Segment Start: DATA UNDER STUDY

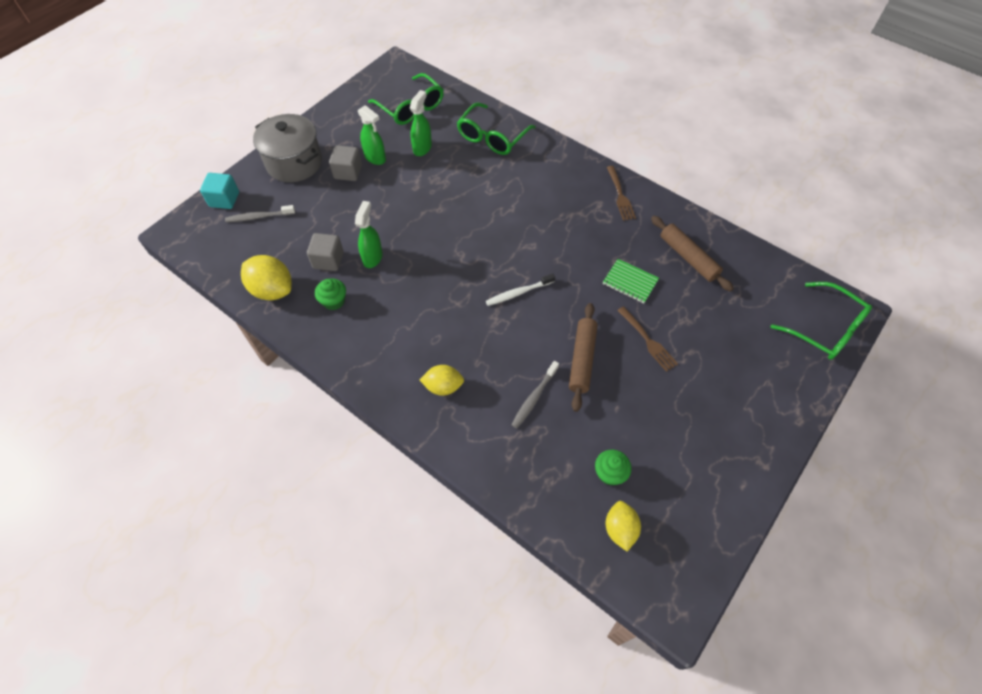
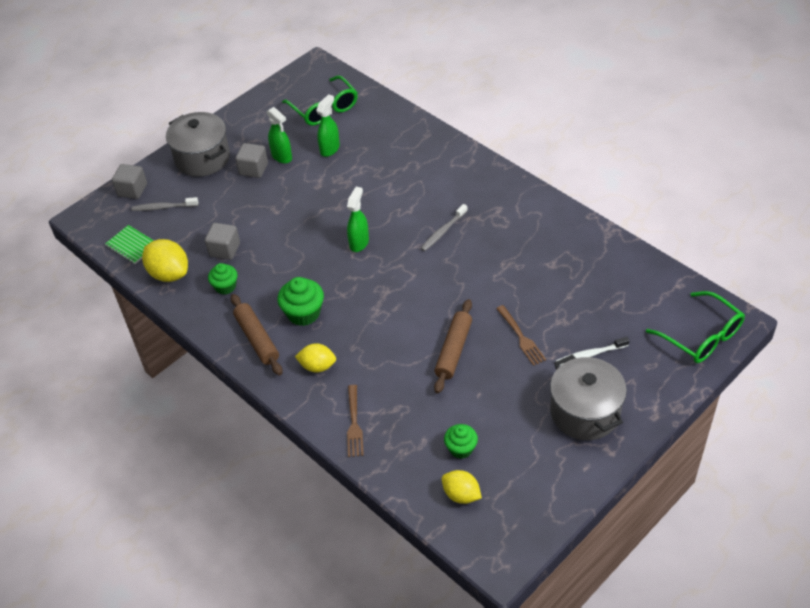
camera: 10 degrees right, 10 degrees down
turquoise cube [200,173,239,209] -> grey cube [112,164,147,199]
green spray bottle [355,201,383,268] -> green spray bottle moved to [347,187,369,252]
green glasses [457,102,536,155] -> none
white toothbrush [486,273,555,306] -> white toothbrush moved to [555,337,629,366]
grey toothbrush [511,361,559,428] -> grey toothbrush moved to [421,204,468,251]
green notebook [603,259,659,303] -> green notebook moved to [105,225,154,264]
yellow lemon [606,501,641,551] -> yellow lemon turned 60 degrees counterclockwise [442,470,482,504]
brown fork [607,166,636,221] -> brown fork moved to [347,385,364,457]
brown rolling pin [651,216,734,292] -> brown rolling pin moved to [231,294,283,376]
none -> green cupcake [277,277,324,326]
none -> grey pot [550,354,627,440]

Segment End: DATA UNDER STUDY

YOUR ASSIGNMENT.
Copy out the lines above, from the one holding "grey toothbrush [511,361,559,428]" through the final line, with no other lines.

YOUR SOLUTION.
grey toothbrush [511,361,559,428] -> grey toothbrush moved to [421,204,468,251]
green notebook [603,259,659,303] -> green notebook moved to [105,225,154,264]
yellow lemon [606,501,641,551] -> yellow lemon turned 60 degrees counterclockwise [442,470,482,504]
brown fork [607,166,636,221] -> brown fork moved to [347,385,364,457]
brown rolling pin [651,216,734,292] -> brown rolling pin moved to [231,294,283,376]
none -> green cupcake [277,277,324,326]
none -> grey pot [550,354,627,440]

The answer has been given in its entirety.